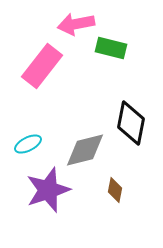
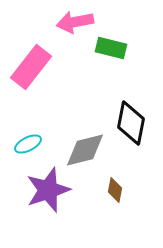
pink arrow: moved 1 px left, 2 px up
pink rectangle: moved 11 px left, 1 px down
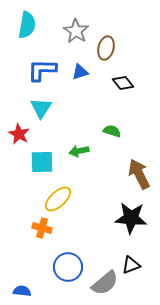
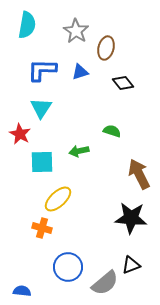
red star: moved 1 px right
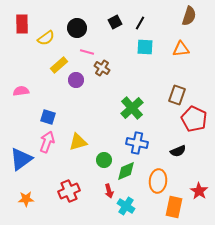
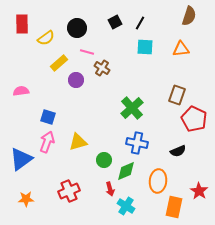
yellow rectangle: moved 2 px up
red arrow: moved 1 px right, 2 px up
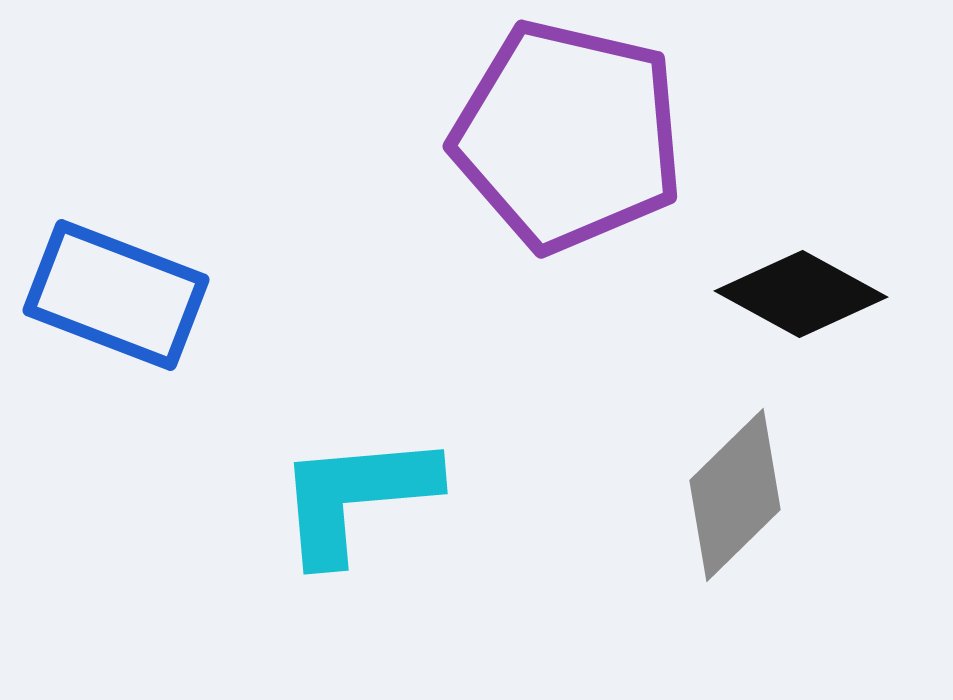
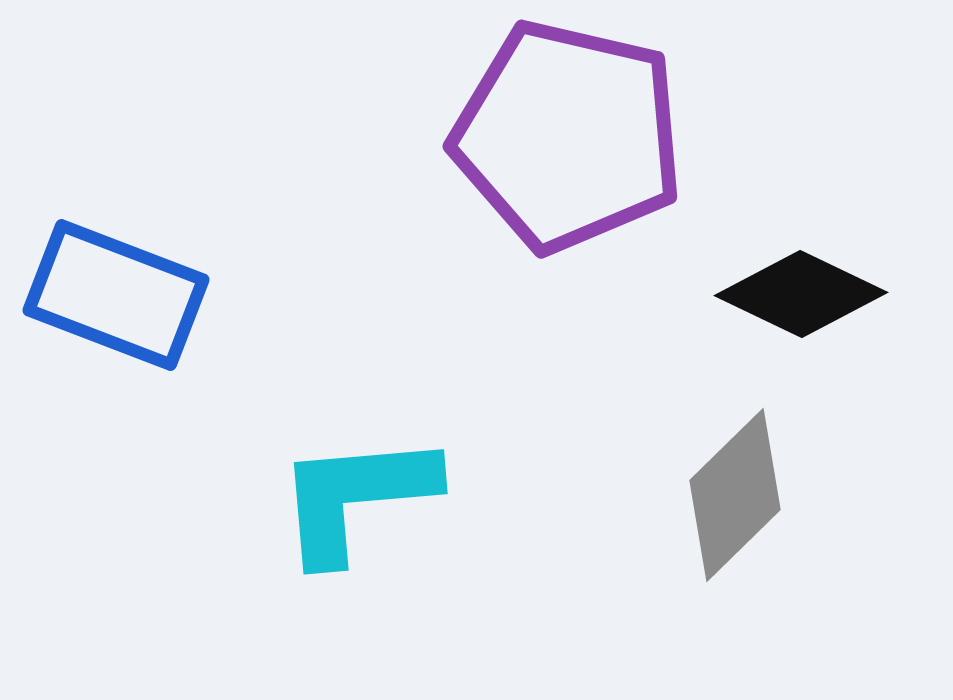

────────────────

**Work instructions**
Skip the images and set down the rest of the data unchanged.

**Result of this task**
pink arrow: moved 1 px left, 2 px up
pink rectangle: moved 11 px left, 1 px down
red star: moved 1 px right
yellow rectangle: moved 2 px up
red arrow: moved 1 px right, 2 px up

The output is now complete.